_Task directions_: For every line below, restate it exactly and drop the images.

---+---

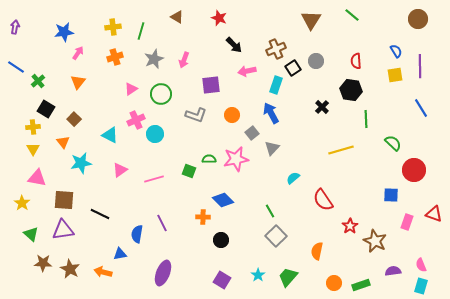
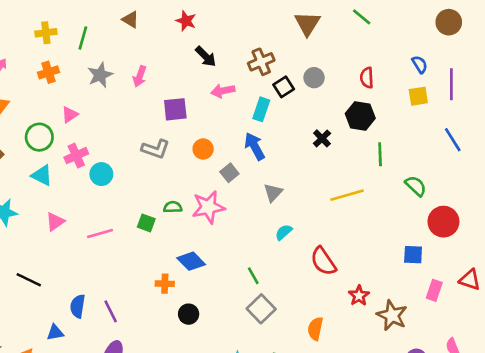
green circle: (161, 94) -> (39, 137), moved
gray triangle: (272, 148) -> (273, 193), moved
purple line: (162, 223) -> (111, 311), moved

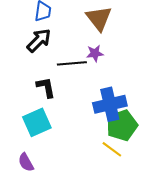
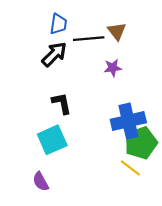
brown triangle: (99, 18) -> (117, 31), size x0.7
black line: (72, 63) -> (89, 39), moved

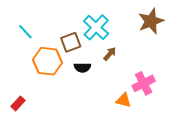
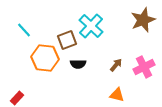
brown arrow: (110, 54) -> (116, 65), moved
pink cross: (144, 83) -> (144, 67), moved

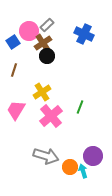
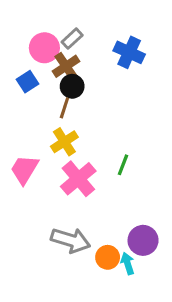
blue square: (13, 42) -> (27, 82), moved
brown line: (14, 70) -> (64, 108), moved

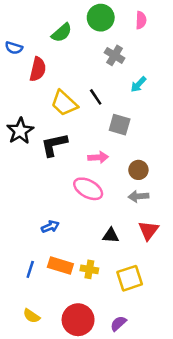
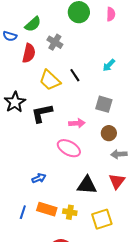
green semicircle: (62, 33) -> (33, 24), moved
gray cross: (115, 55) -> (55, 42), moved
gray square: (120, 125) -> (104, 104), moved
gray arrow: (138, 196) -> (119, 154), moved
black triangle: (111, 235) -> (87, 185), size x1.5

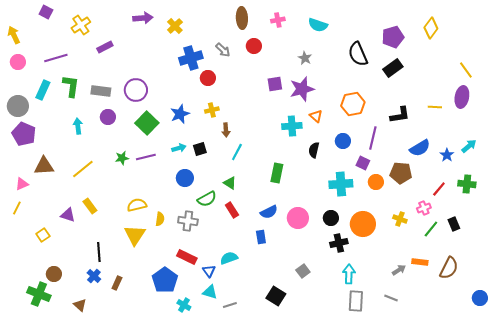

---+---

_Result of this exercise_:
green circle: (161, 94) -> (39, 137), moved
gray triangle: (272, 148) -> (273, 193), moved
purple line: (162, 223) -> (111, 311), moved

brown triangle: (99, 18) -> (117, 31), size x0.7
black line: (72, 63) -> (89, 39), moved

brown arrow: (110, 54) -> (116, 65), moved
pink cross: (144, 83) -> (144, 67), moved

blue square: (13, 42) -> (27, 82), moved
brown line: (14, 70) -> (64, 108), moved

green semicircle: (62, 33) -> (33, 24), moved
gray cross: (115, 55) -> (55, 42), moved
gray square: (120, 125) -> (104, 104), moved
gray arrow: (138, 196) -> (119, 154), moved
black triangle: (111, 235) -> (87, 185), size x1.5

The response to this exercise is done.